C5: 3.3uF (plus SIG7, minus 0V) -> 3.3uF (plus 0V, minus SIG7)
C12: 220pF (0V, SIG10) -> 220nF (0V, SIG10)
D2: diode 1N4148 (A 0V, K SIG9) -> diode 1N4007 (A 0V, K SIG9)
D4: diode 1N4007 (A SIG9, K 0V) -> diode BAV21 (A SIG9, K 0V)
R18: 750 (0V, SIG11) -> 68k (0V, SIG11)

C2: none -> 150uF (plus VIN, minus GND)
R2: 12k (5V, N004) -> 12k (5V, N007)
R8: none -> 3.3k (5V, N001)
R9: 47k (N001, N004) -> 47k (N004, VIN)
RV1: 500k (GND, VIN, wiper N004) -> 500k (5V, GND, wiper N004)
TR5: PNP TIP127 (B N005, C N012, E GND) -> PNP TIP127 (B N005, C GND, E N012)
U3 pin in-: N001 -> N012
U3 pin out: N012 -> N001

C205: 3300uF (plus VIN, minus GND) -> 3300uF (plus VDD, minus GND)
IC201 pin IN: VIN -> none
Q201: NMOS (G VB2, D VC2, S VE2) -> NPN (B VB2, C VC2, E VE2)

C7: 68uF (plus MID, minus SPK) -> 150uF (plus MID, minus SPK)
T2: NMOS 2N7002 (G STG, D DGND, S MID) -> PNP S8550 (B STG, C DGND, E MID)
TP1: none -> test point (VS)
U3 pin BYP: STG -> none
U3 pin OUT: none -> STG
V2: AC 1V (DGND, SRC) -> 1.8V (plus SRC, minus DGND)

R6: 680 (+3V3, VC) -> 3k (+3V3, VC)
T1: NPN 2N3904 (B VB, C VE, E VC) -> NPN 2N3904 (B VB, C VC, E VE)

[Task description]: Among the entries above, the lines between the ones containing "IC201 pin IN: VIN -> none" and "U3 pin OUT: none -> STG", inclusive, are to be transcribed exactly. No other line is to be given.

[Task response]:
IC201 pin IN: VIN -> none
Q201: NMOS (G VB2, D VC2, S VE2) -> NPN (B VB2, C VC2, E VE2)

C7: 68uF (plus MID, minus SPK) -> 150uF (plus MID, minus SPK)
T2: NMOS 2N7002 (G STG, D DGND, S MID) -> PNP S8550 (B STG, C DGND, E MID)
TP1: none -> test point (VS)
U3 pin BYP: STG -> none
U3 pin OUT: none -> STG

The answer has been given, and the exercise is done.